INPUT FOR THIS TASK:
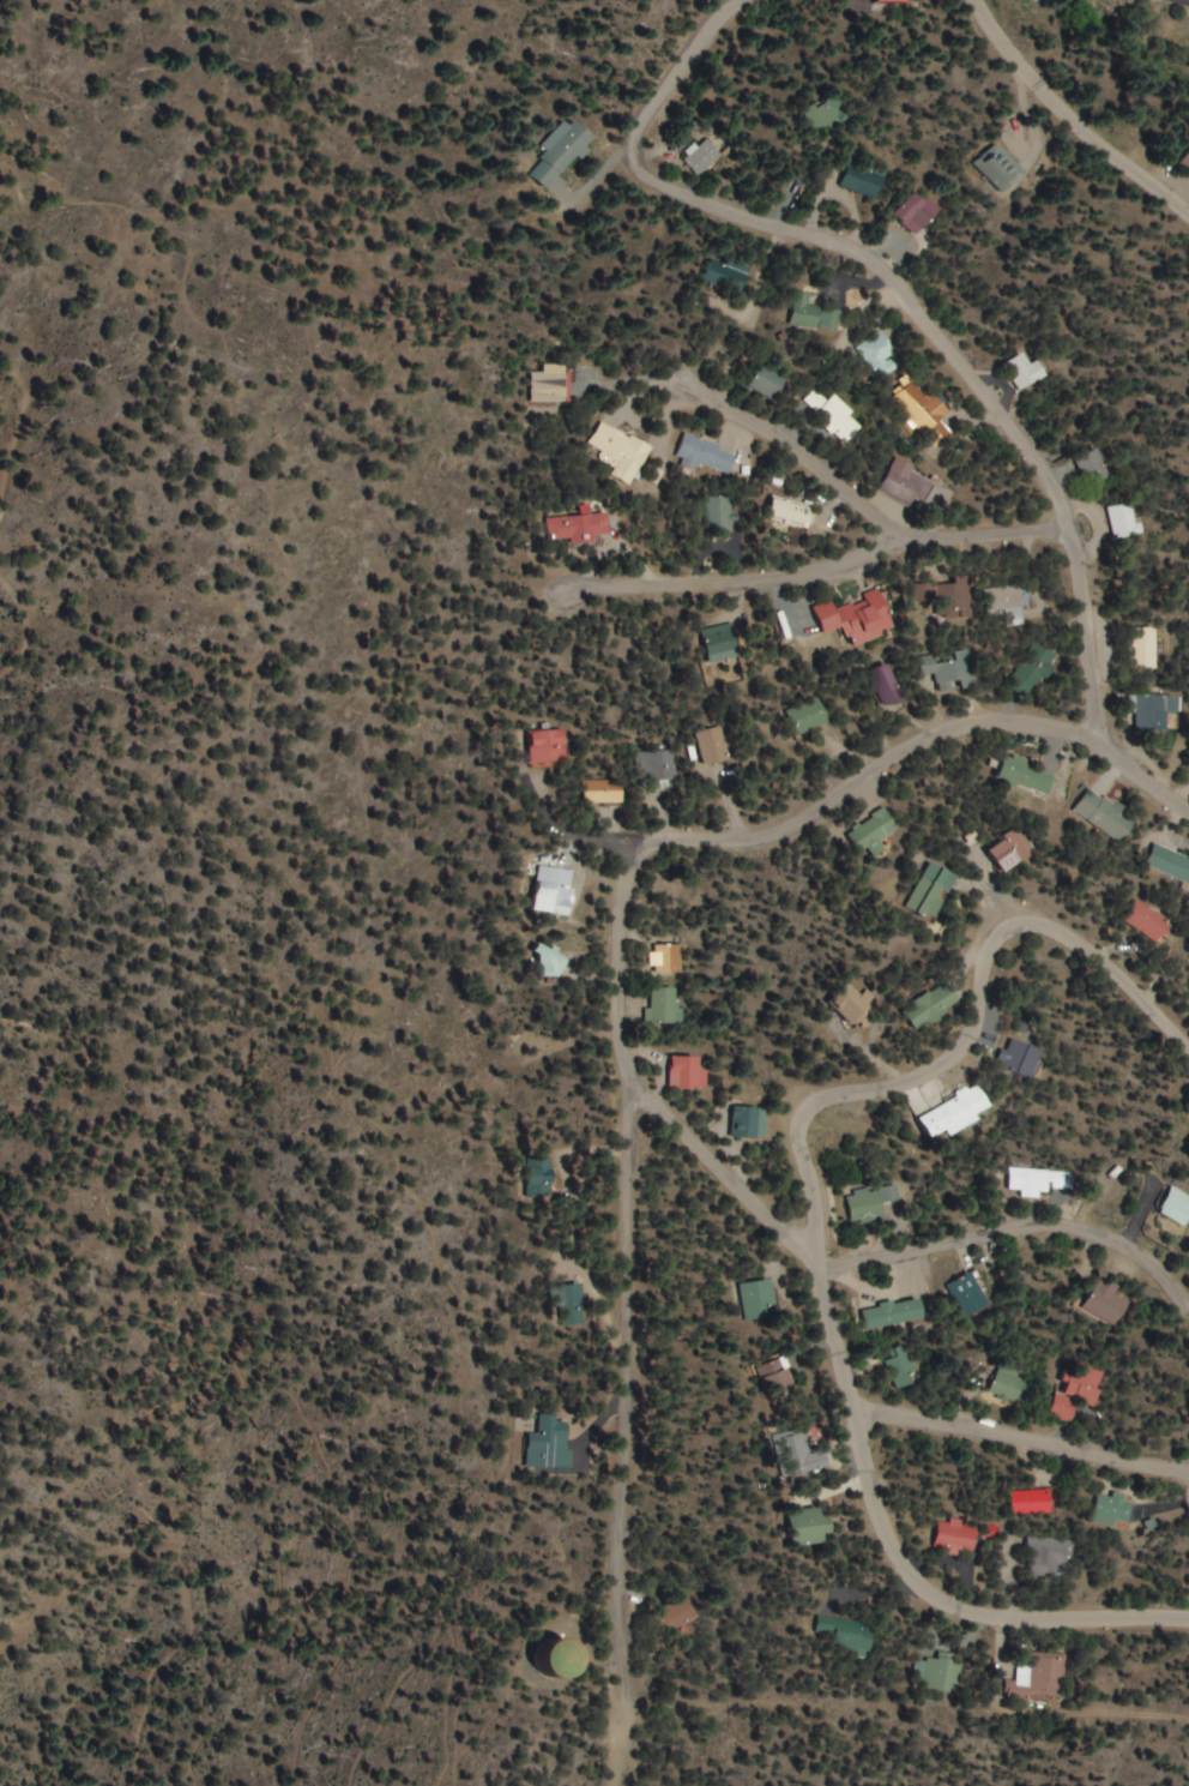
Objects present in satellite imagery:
building: (893, 2)
road: (654, 100)
building: (827, 113)
road: (1071, 120)
building: (557, 153)
building: (699, 158)
building: (1185, 165)
building: (999, 167)
building: (863, 180)
building: (917, 209)
building: (727, 273)
building: (812, 313)
building: (878, 354)
road: (963, 364)
building: (1027, 369)
building: (768, 381)
building: (551, 382)
building: (918, 400)
building: (838, 416)
road: (762, 425)
building: (621, 450)
building: (707, 453)
building: (1097, 466)
building: (904, 485)
building: (788, 506)
building: (719, 513)
building: (1128, 519)
building: (580, 526)
road: (825, 572)
building: (956, 597)
building: (1011, 599)
building: (858, 617)
building: (722, 641)
building: (1146, 647)
building: (952, 669)
building: (1034, 669)
building: (889, 687)
building: (1155, 708)
building: (810, 715)
building: (550, 744)
building: (714, 745)
building: (659, 765)
road: (874, 771)
building: (1029, 774)
road: (93, 777)
building: (606, 791)
building: (1109, 814)
building: (874, 831)
building: (1015, 849)
building: (1180, 866)
road: (338, 882)
building: (934, 889)
building: (1150, 920)
building: (668, 957)
building: (551, 958)
building: (856, 1002)
building: (668, 1004)
building: (935, 1005)
building: (1024, 1057)
building: (689, 1072)
building: (959, 1112)
building: (747, 1122)
road: (722, 1165)
building: (540, 1176)
building: (1048, 1181)
building: (871, 1203)
building: (1178, 1206)
road: (1013, 1228)
road: (810, 1231)
road: (631, 1271)
building: (971, 1294)
building: (758, 1299)
building: (1111, 1301)
building: (569, 1304)
building: (894, 1313)
building: (901, 1366)
building: (1011, 1386)
building: (1079, 1389)
road: (1022, 1442)
building: (545, 1444)
building: (802, 1452)
building: (1032, 1502)
building: (1113, 1510)
building: (809, 1526)
building: (957, 1537)
building: (1050, 1556)
building: (680, 1616)
building: (844, 1633)
building: (560, 1658)
building: (943, 1673)
building: (1040, 1677)
road: (618, 1741)

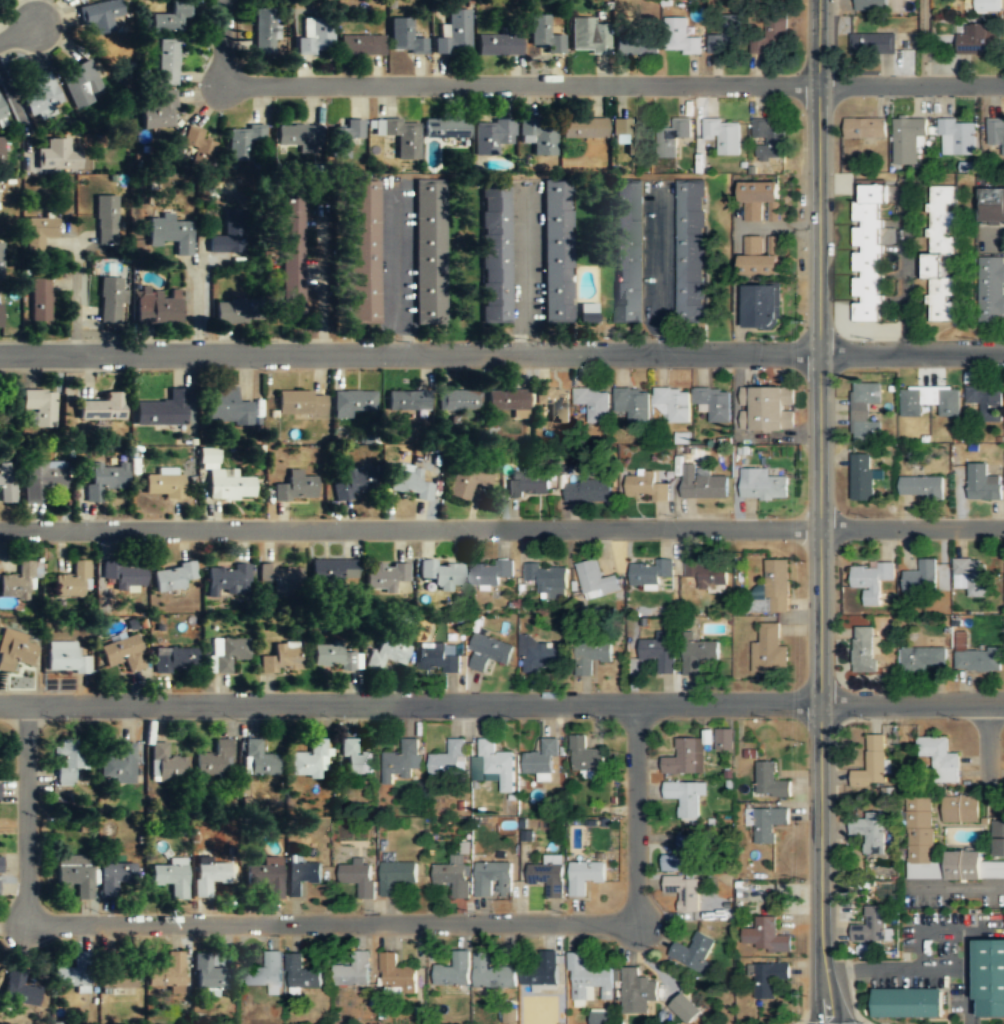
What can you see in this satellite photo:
building: (77, 0)
building: (81, 0)
building: (988, 5)
building: (869, 6)
building: (99, 16)
building: (169, 18)
road: (19, 31)
building: (263, 32)
building: (453, 34)
building: (545, 35)
building: (314, 37)
building: (586, 37)
building: (680, 37)
road: (220, 38)
building: (404, 38)
building: (770, 39)
building: (723, 40)
road: (925, 41)
building: (976, 41)
building: (634, 43)
building: (873, 44)
building: (498, 45)
building: (361, 46)
building: (166, 61)
building: (81, 83)
road: (611, 86)
building: (41, 97)
building: (160, 111)
building: (2, 112)
building: (583, 128)
building: (865, 128)
building: (445, 129)
building: (627, 134)
building: (724, 134)
building: (996, 134)
building: (299, 136)
building: (400, 136)
building: (492, 136)
building: (674, 136)
building: (537, 137)
building: (957, 137)
building: (344, 138)
building: (768, 139)
building: (907, 139)
building: (244, 144)
building: (199, 146)
building: (2, 153)
building: (58, 155)
road: (820, 175)
building: (0, 200)
building: (760, 201)
building: (991, 206)
building: (106, 219)
building: (170, 232)
building: (38, 233)
building: (228, 233)
building: (556, 251)
building: (363, 252)
building: (428, 252)
building: (629, 252)
building: (940, 252)
building: (495, 253)
building: (690, 253)
building: (868, 254)
building: (292, 255)
building: (760, 256)
building: (0, 261)
building: (991, 289)
road: (74, 297)
building: (39, 300)
building: (109, 300)
building: (760, 306)
building: (157, 308)
road: (195, 309)
building: (232, 311)
building: (583, 312)
building: (0, 315)
road: (912, 351)
road: (410, 354)
building: (507, 400)
building: (930, 400)
building: (987, 400)
building: (458, 401)
building: (713, 401)
building: (300, 402)
building: (351, 402)
building: (409, 402)
building: (554, 403)
building: (595, 403)
building: (673, 403)
building: (632, 404)
building: (40, 406)
building: (226, 407)
building: (102, 408)
building: (767, 408)
building: (161, 410)
building: (865, 411)
building: (862, 477)
building: (42, 479)
building: (103, 479)
building: (466, 480)
building: (409, 482)
building: (983, 482)
building: (528, 483)
building: (703, 483)
building: (6, 485)
building: (229, 485)
building: (762, 485)
building: (162, 486)
building: (646, 486)
building: (295, 487)
building: (350, 487)
building: (922, 487)
building: (588, 490)
road: (502, 528)
building: (333, 571)
building: (490, 573)
building: (650, 573)
building: (969, 573)
building: (441, 574)
building: (123, 575)
building: (707, 575)
building: (384, 576)
building: (172, 577)
building: (280, 577)
building: (547, 578)
building: (922, 578)
building: (227, 580)
building: (596, 580)
building: (73, 581)
building: (872, 581)
building: (18, 583)
building: (775, 587)
building: (942, 602)
building: (865, 649)
building: (770, 650)
building: (15, 651)
building: (386, 652)
building: (226, 653)
building: (490, 653)
building: (660, 653)
building: (123, 654)
building: (699, 655)
building: (335, 656)
building: (592, 656)
building: (281, 657)
building: (439, 657)
building: (65, 658)
building: (545, 658)
building: (925, 658)
building: (175, 660)
building: (978, 660)
road: (821, 688)
road: (502, 703)
street lamp: (868, 718)
road: (988, 733)
building: (723, 738)
street lamp: (806, 742)
building: (585, 756)
building: (258, 758)
building: (356, 758)
building: (685, 758)
building: (940, 758)
building: (214, 759)
building: (308, 759)
building: (402, 759)
building: (449, 759)
building: (66, 761)
building: (165, 762)
building: (542, 762)
building: (117, 763)
building: (872, 764)
building: (494, 765)
building: (771, 779)
building: (0, 790)
building: (685, 796)
building: (961, 809)
road: (25, 812)
road: (636, 813)
building: (766, 822)
building: (920, 830)
building: (871, 833)
building: (999, 839)
building: (682, 855)
building: (1, 863)
building: (973, 867)
building: (74, 873)
building: (548, 874)
building: (585, 875)
building: (266, 876)
building: (302, 876)
building: (397, 876)
building: (453, 876)
building: (209, 877)
building: (494, 877)
building: (114, 878)
building: (359, 878)
street lamp: (807, 878)
building: (170, 879)
road: (957, 886)
building: (684, 891)
road: (331, 922)
building: (871, 927)
building: (988, 928)
road: (946, 933)
building: (765, 936)
building: (693, 952)
parking lot: (939, 956)
road: (926, 965)
building: (547, 967)
building: (72, 971)
building: (353, 971)
building: (454, 971)
building: (269, 972)
building: (302, 972)
building: (167, 973)
building: (396, 974)
building: (991, 974)
building: (209, 975)
building: (118, 976)
building: (496, 977)
building: (769, 978)
building: (588, 979)
building: (19, 988)
building: (637, 992)
building: (909, 1001)
building: (686, 1008)
building: (770, 1015)
building: (598, 1017)

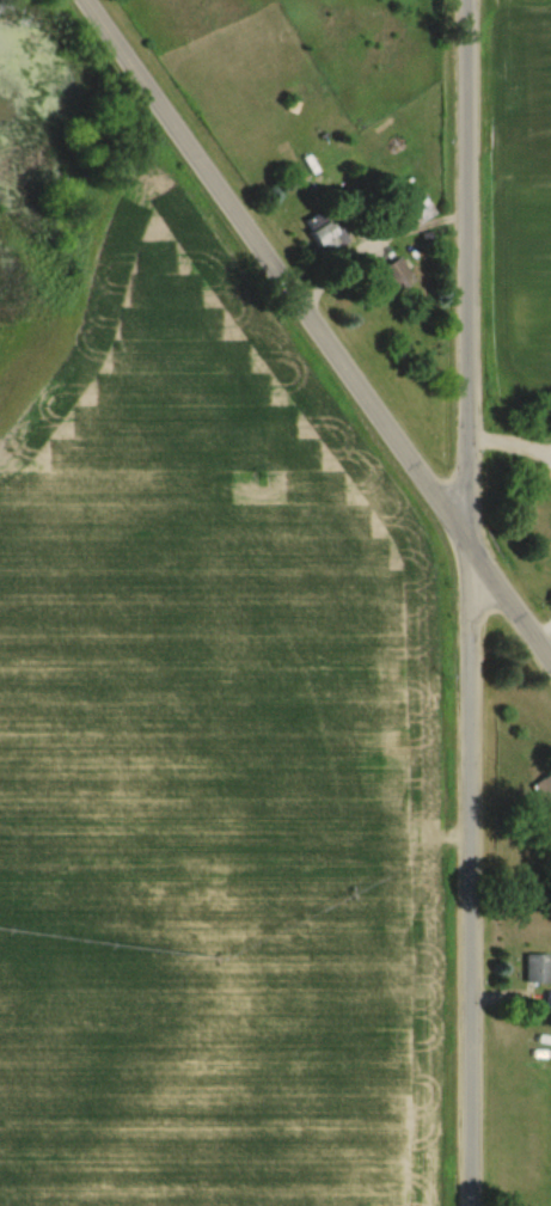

WORK REQUEST:
Would you please return all lines from the listing above that contain "lamp"?

OUTPUT OF THE TASK:
street lamp: (868, 718)
street lamp: (806, 742)
street lamp: (807, 878)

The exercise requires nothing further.